- _Information shown_:
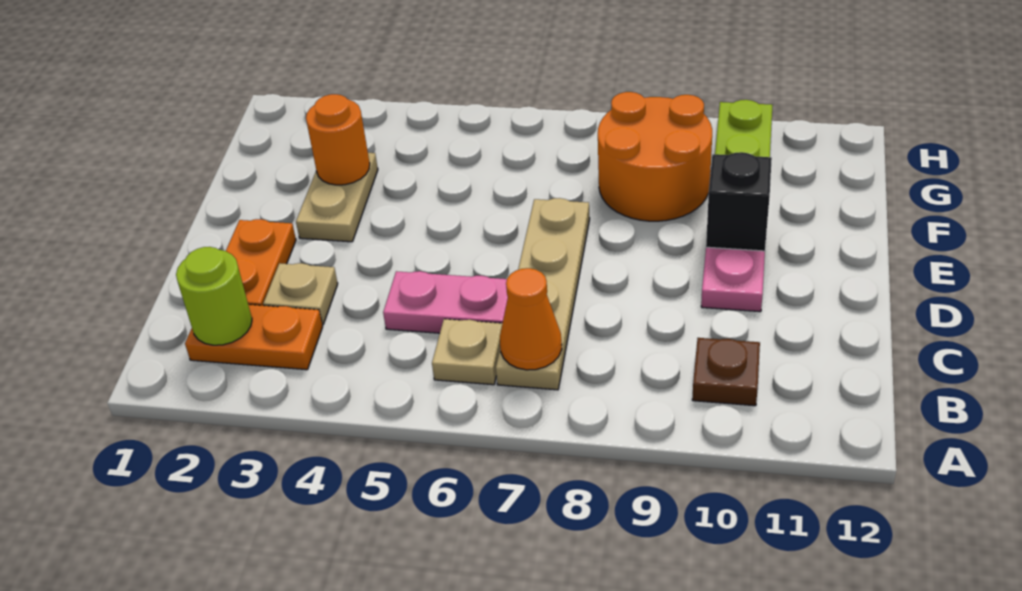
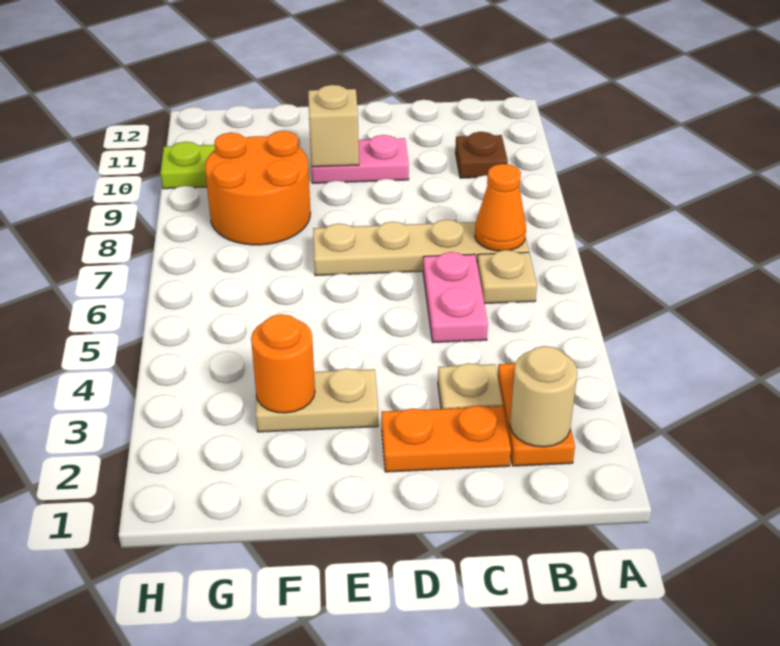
lime 1x1 round brick [176,247,252,345] -> tan 1x1 round brick [510,346,577,447]
black 1x1 brick [706,152,772,251] -> tan 1x1 brick [308,85,359,167]

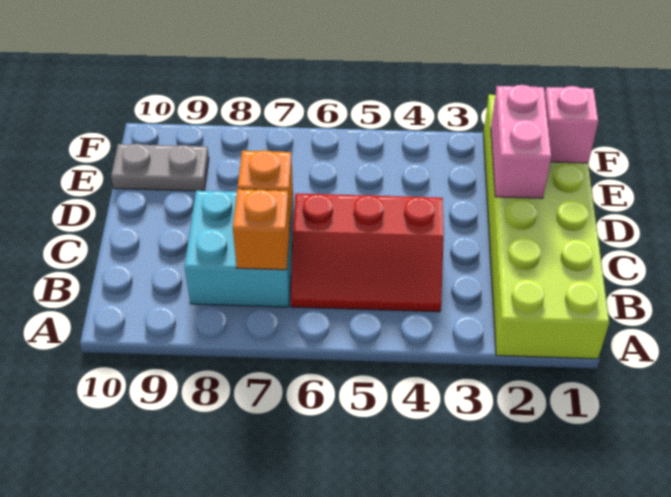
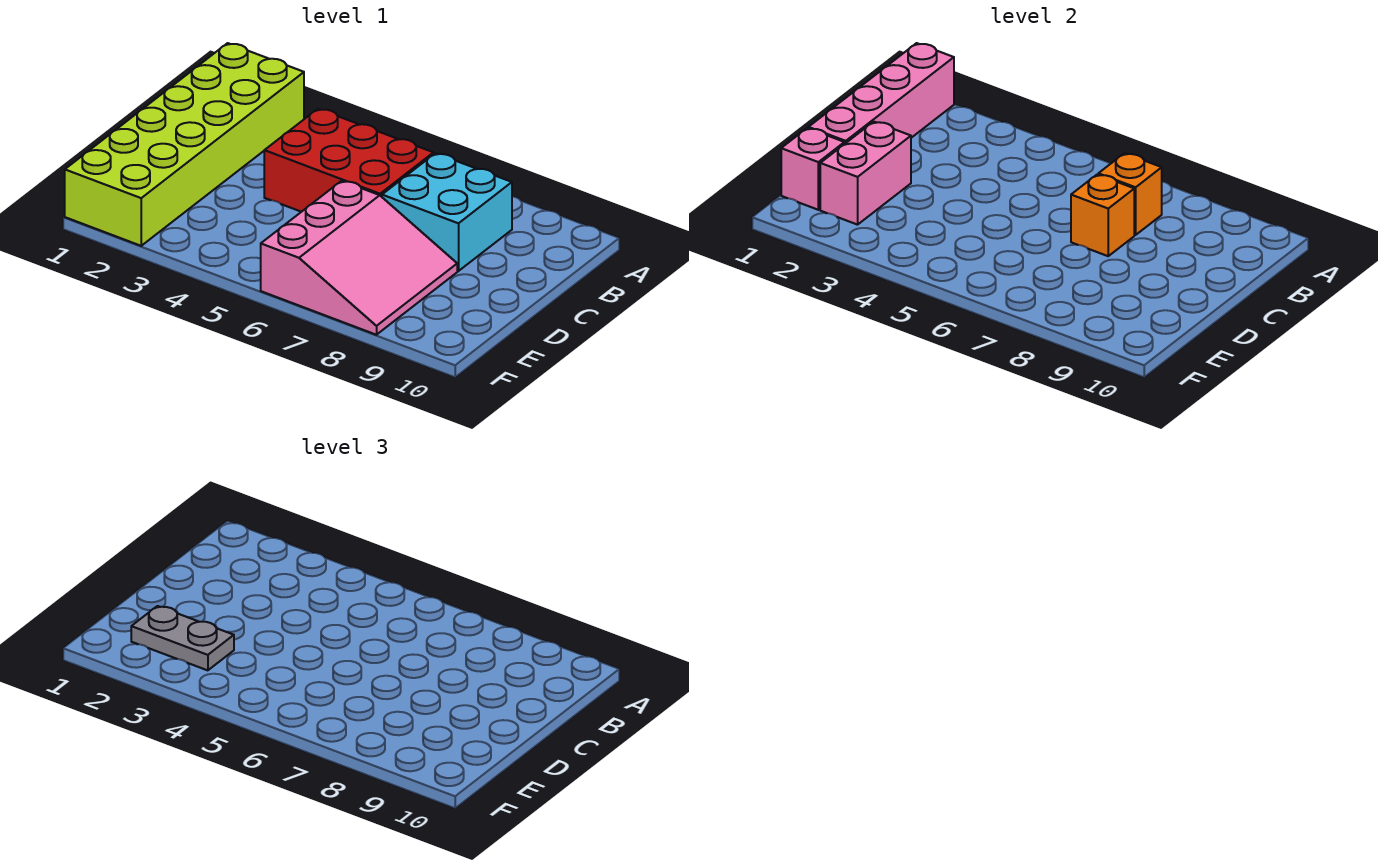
none -> pink 1x4 brick [809,43,954,143]
red 2x3 slope [291,194,444,312] -> red 2x3 brick [264,109,434,212]
none -> pink 3x3 slope [261,181,457,335]
grey 1x2 plate [111,144,209,191] -> grey 1x2 plate moved to [131,606,234,670]

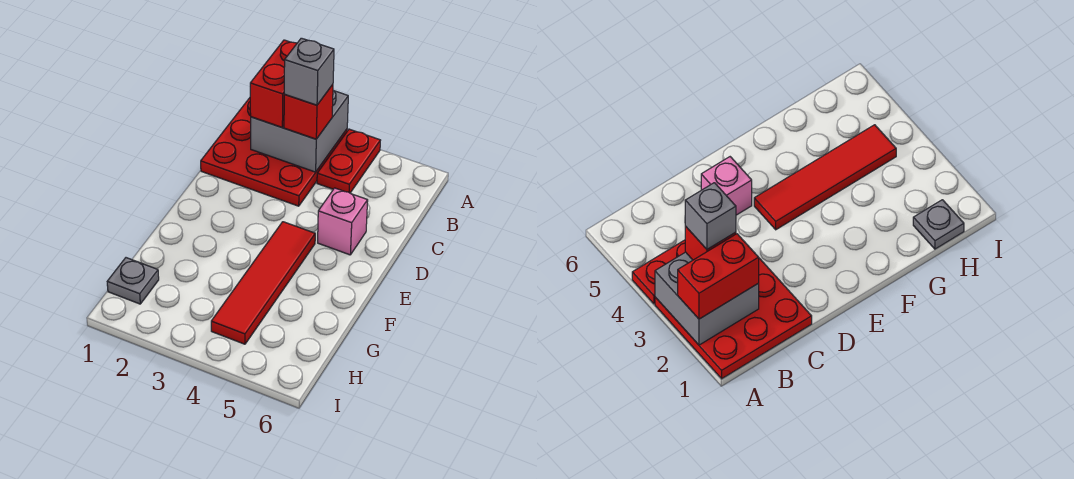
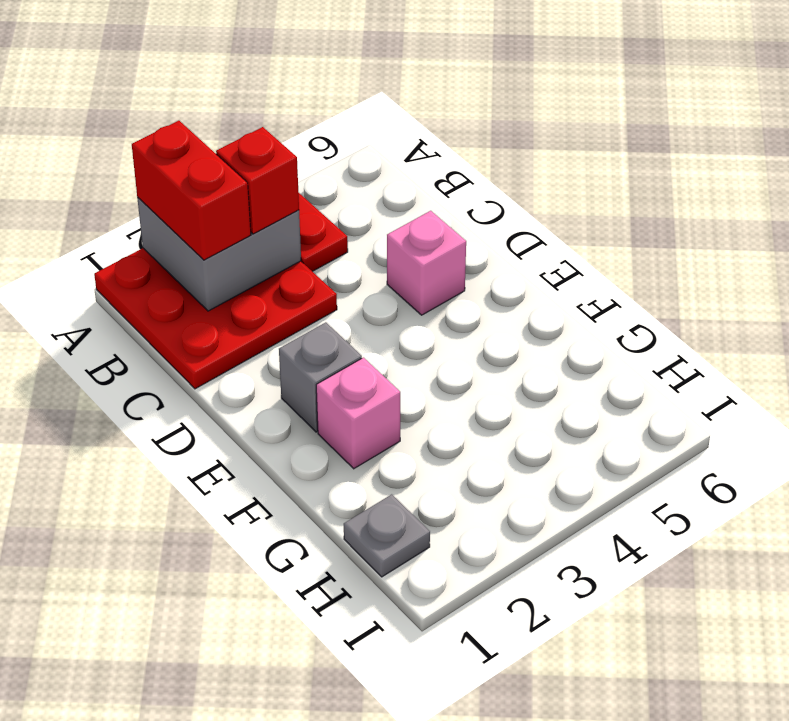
grey 1x1 brick [284,38,334,105] -> grey 1x1 brick moved to [279,322,362,432]
red 1x4 tile [211,222,315,344] -> none
none -> pink 1x1 brick [316,358,400,469]

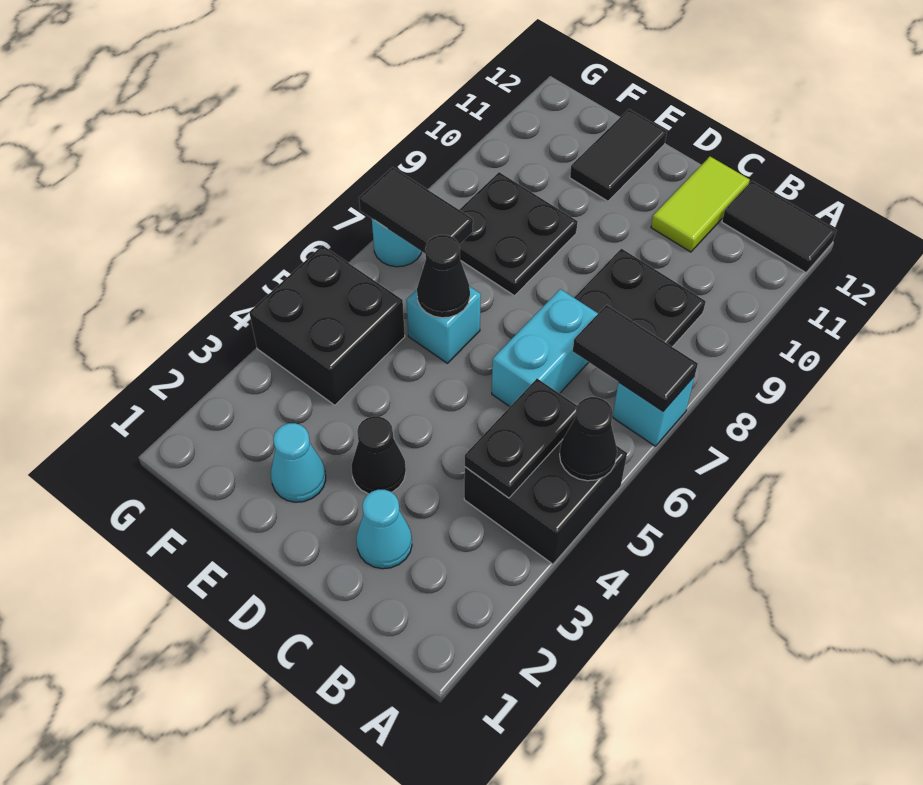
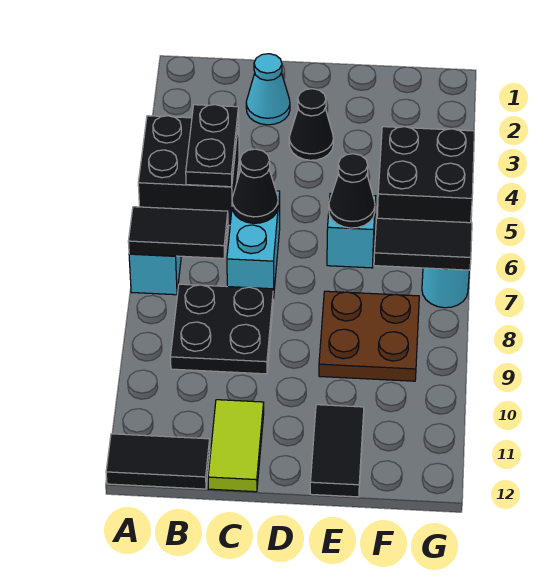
black 1x1 cone [560,397,617,481] -> black 1x1 cone moved to [232,149,278,223]
cyan 1x1 cone [271,423,326,502] -> none
black 2x2 plate [459,172,578,296] -> brown 2x2 plate [319,291,419,381]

- _Requirement_:
Your task is to reproduce exactly the lines from the one with "none -> pink 1x4 brick [809,43,954,143]" to the end of the material, both included, with the pictures left out.

- _Solution_:
none -> pink 1x4 brick [809,43,954,143]
red 2x3 slope [291,194,444,312] -> red 2x3 brick [264,109,434,212]
none -> pink 3x3 slope [261,181,457,335]
grey 1x2 plate [111,144,209,191] -> grey 1x2 plate moved to [131,606,234,670]

grey 1x1 brick [284,38,334,105] -> grey 1x1 brick moved to [279,322,362,432]
red 1x4 tile [211,222,315,344] -> none
none -> pink 1x1 brick [316,358,400,469]

black 1x1 cone [560,397,617,481] -> black 1x1 cone moved to [232,149,278,223]
cyan 1x1 cone [271,423,326,502] -> none
black 2x2 plate [459,172,578,296] -> brown 2x2 plate [319,291,419,381]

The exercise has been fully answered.